* Your objective
Repeat the data below in full and exactly.

* Material shown
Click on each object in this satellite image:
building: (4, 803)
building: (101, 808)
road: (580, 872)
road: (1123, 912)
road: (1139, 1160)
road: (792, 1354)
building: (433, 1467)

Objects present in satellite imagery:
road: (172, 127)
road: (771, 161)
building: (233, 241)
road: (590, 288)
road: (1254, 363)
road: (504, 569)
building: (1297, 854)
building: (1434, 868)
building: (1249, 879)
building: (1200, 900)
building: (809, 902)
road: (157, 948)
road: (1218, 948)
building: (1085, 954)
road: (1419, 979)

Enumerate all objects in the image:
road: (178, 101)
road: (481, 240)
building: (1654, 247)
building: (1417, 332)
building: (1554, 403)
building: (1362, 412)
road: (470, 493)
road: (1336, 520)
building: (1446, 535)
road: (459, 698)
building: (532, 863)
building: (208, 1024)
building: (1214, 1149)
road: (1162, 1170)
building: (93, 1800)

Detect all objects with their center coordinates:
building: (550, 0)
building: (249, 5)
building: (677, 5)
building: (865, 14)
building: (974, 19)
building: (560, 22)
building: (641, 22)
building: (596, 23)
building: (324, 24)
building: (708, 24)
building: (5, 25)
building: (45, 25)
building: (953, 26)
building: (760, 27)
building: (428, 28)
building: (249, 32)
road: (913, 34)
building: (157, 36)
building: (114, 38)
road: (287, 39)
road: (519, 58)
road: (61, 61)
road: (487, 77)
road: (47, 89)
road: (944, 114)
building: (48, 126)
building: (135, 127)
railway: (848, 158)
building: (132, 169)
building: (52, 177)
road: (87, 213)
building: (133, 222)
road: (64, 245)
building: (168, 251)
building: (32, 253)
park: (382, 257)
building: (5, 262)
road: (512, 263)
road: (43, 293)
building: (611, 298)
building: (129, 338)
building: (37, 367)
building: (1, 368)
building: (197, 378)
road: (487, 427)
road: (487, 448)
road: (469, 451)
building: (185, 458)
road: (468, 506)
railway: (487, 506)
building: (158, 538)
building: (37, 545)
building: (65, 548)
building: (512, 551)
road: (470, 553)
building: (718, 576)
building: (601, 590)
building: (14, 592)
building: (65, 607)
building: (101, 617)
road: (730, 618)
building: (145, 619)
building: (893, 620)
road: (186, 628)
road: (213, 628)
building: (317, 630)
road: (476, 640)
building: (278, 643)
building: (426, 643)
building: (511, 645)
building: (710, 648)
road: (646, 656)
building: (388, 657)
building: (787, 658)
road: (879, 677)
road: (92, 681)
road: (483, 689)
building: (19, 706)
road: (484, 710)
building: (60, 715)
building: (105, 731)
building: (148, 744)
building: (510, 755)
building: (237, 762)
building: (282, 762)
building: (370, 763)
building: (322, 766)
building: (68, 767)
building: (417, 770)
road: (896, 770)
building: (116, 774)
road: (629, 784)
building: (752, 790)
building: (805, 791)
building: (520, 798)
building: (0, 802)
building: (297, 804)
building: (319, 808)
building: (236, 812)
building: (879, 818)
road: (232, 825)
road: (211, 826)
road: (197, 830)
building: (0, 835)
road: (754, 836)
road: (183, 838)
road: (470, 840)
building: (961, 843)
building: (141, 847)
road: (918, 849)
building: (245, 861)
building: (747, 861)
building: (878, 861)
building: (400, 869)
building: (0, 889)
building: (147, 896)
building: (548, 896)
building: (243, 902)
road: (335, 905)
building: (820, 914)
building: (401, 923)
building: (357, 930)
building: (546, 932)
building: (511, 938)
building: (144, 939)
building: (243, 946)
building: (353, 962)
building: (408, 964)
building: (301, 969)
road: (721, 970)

* Solution to this problem
Click on each object in this satellite image:
building: (4, 803)
building: (101, 808)
road: (580, 872)
road: (1123, 912)
road: (1139, 1160)
road: (792, 1354)
building: (433, 1467)

Objects present in satellite imagery:
road: (172, 127)
road: (771, 161)
building: (233, 241)
road: (590, 288)
road: (1254, 363)
road: (504, 569)
building: (1297, 854)
building: (1434, 868)
building: (1249, 879)
building: (1200, 900)
building: (809, 902)
road: (157, 948)
road: (1218, 948)
building: (1085, 954)
road: (1419, 979)

Enumerate all objects in the image:
road: (178, 101)
road: (481, 240)
building: (1654, 247)
building: (1417, 332)
building: (1554, 403)
building: (1362, 412)
road: (470, 493)
road: (1336, 520)
building: (1446, 535)
road: (459, 698)
building: (532, 863)
building: (208, 1024)
building: (1214, 1149)
road: (1162, 1170)
building: (93, 1800)

Detect all objects with their center coordinates:
building: (550, 0)
building: (249, 5)
building: (677, 5)
building: (865, 14)
building: (974, 19)
building: (560, 22)
building: (641, 22)
building: (596, 23)
building: (324, 24)
building: (708, 24)
building: (5, 25)
building: (45, 25)
building: (953, 26)
building: (760, 27)
building: (428, 28)
building: (249, 32)
road: (913, 34)
building: (157, 36)
building: (114, 38)
road: (287, 39)
road: (519, 58)
road: (61, 61)
road: (487, 77)
road: (47, 89)
road: (944, 114)
building: (48, 126)
building: (135, 127)
railway: (848, 158)
building: (132, 169)
building: (52, 177)
road: (87, 213)
building: (133, 222)
road: (64, 245)
building: (168, 251)
building: (32, 253)
park: (382, 257)
building: (5, 262)
road: (512, 263)
road: (43, 293)
building: (611, 298)
building: (129, 338)
building: (37, 367)
building: (1, 368)
building: (197, 378)
road: (487, 427)
road: (487, 448)
road: (469, 451)
building: (185, 458)
road: (468, 506)
railway: (487, 506)
building: (158, 538)
building: (37, 545)
building: (65, 548)
building: (512, 551)
road: (470, 553)
building: (718, 576)
building: (601, 590)
building: (14, 592)
building: (65, 607)
building: (101, 617)
road: (730, 618)
building: (145, 619)
building: (893, 620)
road: (186, 628)
road: (213, 628)
building: (317, 630)
road: (476, 640)
building: (278, 643)
building: (426, 643)
building: (511, 645)
building: (710, 648)
road: (646, 656)
building: (388, 657)
building: (787, 658)
road: (879, 677)
road: (92, 681)
road: (483, 689)
building: (19, 706)
road: (484, 710)
building: (60, 715)
building: (105, 731)
building: (148, 744)
building: (510, 755)
building: (237, 762)
building: (282, 762)
building: (370, 763)
building: (322, 766)
building: (68, 767)
building: (417, 770)
road: (896, 770)
building: (116, 774)
road: (629, 784)
building: (752, 790)
building: (805, 791)
building: (520, 798)
building: (0, 802)
building: (297, 804)
building: (319, 808)
building: (236, 812)
building: (879, 818)
road: (232, 825)
road: (211, 826)
road: (197, 830)
building: (0, 835)
road: (754, 836)
road: (183, 838)
road: (470, 840)
building: (961, 843)
building: (141, 847)
road: (918, 849)
building: (245, 861)
building: (747, 861)
building: (878, 861)
building: (400, 869)
building: (0, 889)
building: (147, 896)
building: (548, 896)
building: (243, 902)
road: (335, 905)
building: (820, 914)
building: (401, 923)
building: (357, 930)
building: (546, 932)
building: (511, 938)
building: (144, 939)
building: (243, 946)
building: (353, 962)
building: (408, 964)
building: (301, 969)
road: (721, 970)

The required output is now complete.